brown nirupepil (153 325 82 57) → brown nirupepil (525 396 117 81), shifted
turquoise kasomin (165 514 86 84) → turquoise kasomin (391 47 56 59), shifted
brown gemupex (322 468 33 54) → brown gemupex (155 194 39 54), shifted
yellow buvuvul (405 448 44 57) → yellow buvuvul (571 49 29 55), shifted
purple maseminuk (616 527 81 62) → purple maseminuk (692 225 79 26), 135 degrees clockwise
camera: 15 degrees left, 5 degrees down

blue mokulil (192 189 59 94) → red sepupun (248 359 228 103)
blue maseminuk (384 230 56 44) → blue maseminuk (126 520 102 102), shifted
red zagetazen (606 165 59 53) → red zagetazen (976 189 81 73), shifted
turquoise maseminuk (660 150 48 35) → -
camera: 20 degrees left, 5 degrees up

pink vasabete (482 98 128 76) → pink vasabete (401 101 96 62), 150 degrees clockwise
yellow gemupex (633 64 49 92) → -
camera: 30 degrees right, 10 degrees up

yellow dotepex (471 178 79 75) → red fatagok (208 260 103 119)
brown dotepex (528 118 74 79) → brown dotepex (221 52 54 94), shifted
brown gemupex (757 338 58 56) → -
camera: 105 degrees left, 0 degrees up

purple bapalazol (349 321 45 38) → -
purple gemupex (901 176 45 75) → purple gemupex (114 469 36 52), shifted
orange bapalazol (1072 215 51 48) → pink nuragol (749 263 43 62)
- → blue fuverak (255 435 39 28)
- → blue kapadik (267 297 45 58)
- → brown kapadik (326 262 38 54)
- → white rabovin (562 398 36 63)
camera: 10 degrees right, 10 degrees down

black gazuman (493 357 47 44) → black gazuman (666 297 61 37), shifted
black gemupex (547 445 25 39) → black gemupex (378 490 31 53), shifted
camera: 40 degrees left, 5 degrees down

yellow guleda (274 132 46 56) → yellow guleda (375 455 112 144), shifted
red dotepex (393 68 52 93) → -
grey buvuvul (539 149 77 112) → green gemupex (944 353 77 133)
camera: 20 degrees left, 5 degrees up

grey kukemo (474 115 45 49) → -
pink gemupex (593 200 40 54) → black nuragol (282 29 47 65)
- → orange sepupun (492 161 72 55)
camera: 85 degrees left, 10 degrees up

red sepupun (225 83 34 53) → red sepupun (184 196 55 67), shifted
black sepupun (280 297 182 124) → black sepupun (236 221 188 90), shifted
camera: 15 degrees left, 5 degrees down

·····

= ACTION ITEM =
The whole listing above, restated word for word, is the required answer.

= RESPONSE TO THIS EXERCISE =
brown nirupepil (153 325 82 57) → brown nirupepil (525 396 117 81), shifted
turquoise kasomin (165 514 86 84) → turquoise kasomin (391 47 56 59), shifted
brown gemupex (322 468 33 54) → brown gemupex (155 194 39 54), shifted
yellow buvuvul (405 448 44 57) → yellow buvuvul (571 49 29 55), shifted
purple maseminuk (616 527 81 62) → purple maseminuk (692 225 79 26), 135 degrees clockwise
camera: 15 degrees left, 5 degrees down

blue mokulil (192 189 59 94) → red sepupun (248 359 228 103)
blue maseminuk (384 230 56 44) → blue maseminuk (126 520 102 102), shifted
red zagetazen (606 165 59 53) → red zagetazen (976 189 81 73), shifted
turquoise maseminuk (660 150 48 35) → -
camera: 20 degrees left, 5 degrees up

pink vasabete (482 98 128 76) → pink vasabete (401 101 96 62), 150 degrees clockwise
yellow gemupex (633 64 49 92) → -
camera: 30 degrees right, 10 degrees up

yellow dotepex (471 178 79 75) → red fatagok (208 260 103 119)
brown dotepex (528 118 74 79) → brown dotepex (221 52 54 94), shifted
brown gemupex (757 338 58 56) → -
camera: 105 degrees left, 0 degrees up

purple bapalazol (349 321 45 38) → -
purple gemupex (901 176 45 75) → purple gemupex (114 469 36 52), shifted
orange bapalazol (1072 215 51 48) → pink nuragol (749 263 43 62)
- → blue fuverak (255 435 39 28)
- → blue kapadik (267 297 45 58)
- → brown kapadik (326 262 38 54)
- → white rabovin (562 398 36 63)
camera: 10 degrees right, 10 degrees down

black gazuman (493 357 47 44) → black gazuman (666 297 61 37), shifted
black gemupex (547 445 25 39) → black gemupex (378 490 31 53), shifted
camera: 40 degrees left, 5 degrees down

yellow guleda (274 132 46 56) → yellow guleda (375 455 112 144), shifted
red dotepex (393 68 52 93) → -
grey buvuvul (539 149 77 112) → green gemupex (944 353 77 133)
camera: 20 degrees left, 5 degrees up

grey kukemo (474 115 45 49) → -
pink gemupex (593 200 40 54) → black nuragol (282 29 47 65)
- → orange sepupun (492 161 72 55)
camera: 85 degrees left, 10 degrees up

red sepupun (225 83 34 53) → red sepupun (184 196 55 67), shifted
black sepupun (280 297 182 124) → black sepupun (236 221 188 90), shifted
camera: 15 degrees left, 5 degrees down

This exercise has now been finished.